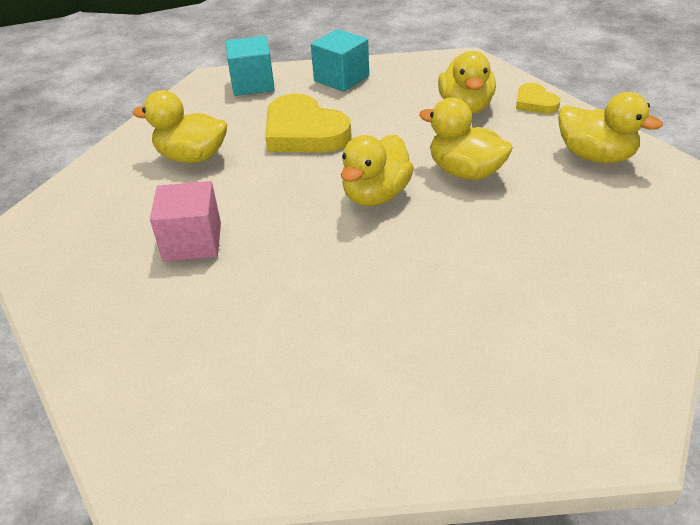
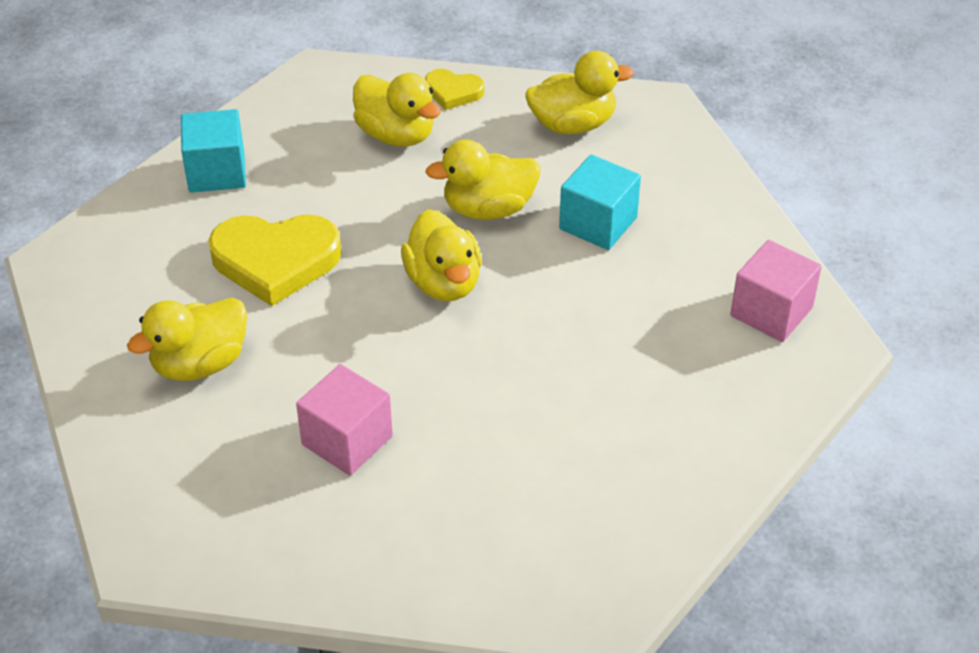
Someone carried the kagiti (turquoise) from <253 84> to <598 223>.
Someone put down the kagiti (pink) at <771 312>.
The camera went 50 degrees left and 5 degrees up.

--- Work instruction ---
Go through the material above and print all of it exactly, except the pictures.

--- Result of the task ---
Someone carried the kagiti (turquoise) from <253 84> to <598 223>.
Someone put down the kagiti (pink) at <771 312>.
The camera went 50 degrees left and 5 degrees up.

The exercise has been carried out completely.